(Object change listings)
===

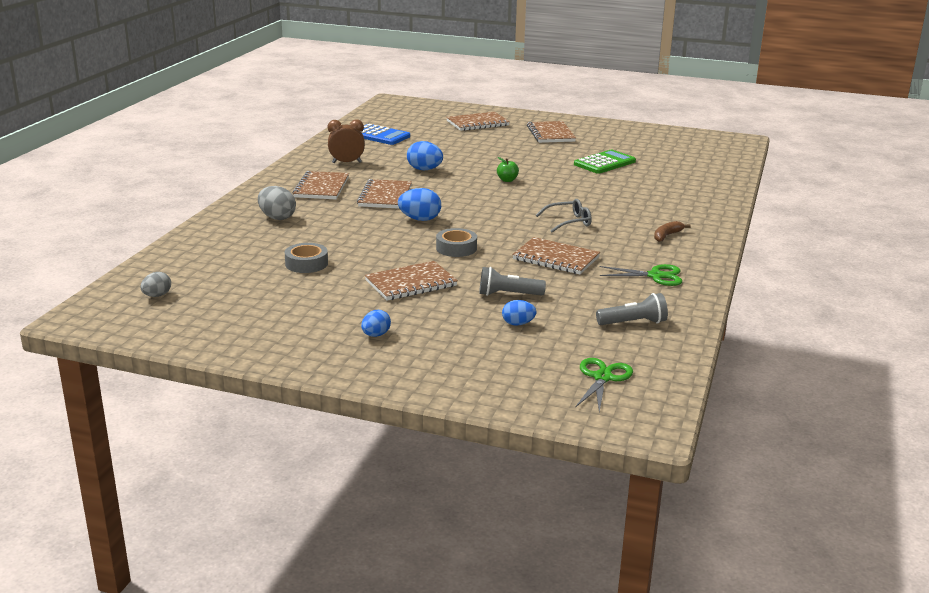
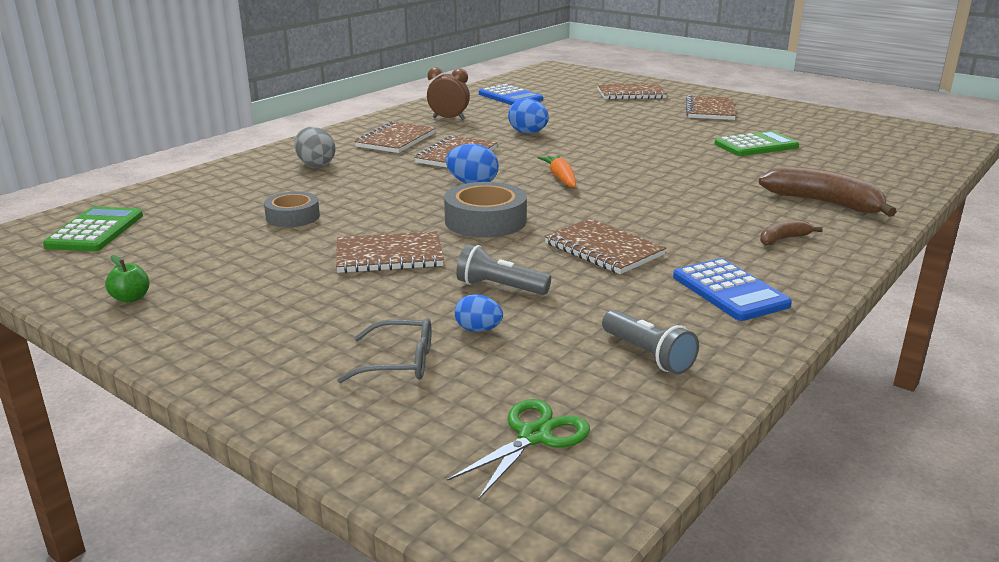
camera: 20 degrees right, 0 degrees up
(157, 295) = (95, 231): grey egg -> green calculator
(376, 335) = (279, 315): blue egg -> none
(456, 248) = (485, 221): grey tape -> grey tape, size x1.53
(482, 207) = (560, 178): none -> orange carrot
(507, 180) = (616, 152): green apple -> green apple (131, 298)
(568, 222) = (656, 207): grey glasses -> grey glasses (398, 362)
(633, 323) = (648, 355): grey flashlight -> grey flashlight turned 45 degrees clockwise
(655, 276) = (729, 291): green scissors -> blue calculator
(678, 205) = (824, 203): none -> brown banana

===

→ Requirement: Extract every line from the one with "(655, 276) = (729, 291): green" down to the final line above, both included, exactly as written.

→ Answer area:
(655, 276) = (729, 291): green scissors -> blue calculator
(678, 205) = (824, 203): none -> brown banana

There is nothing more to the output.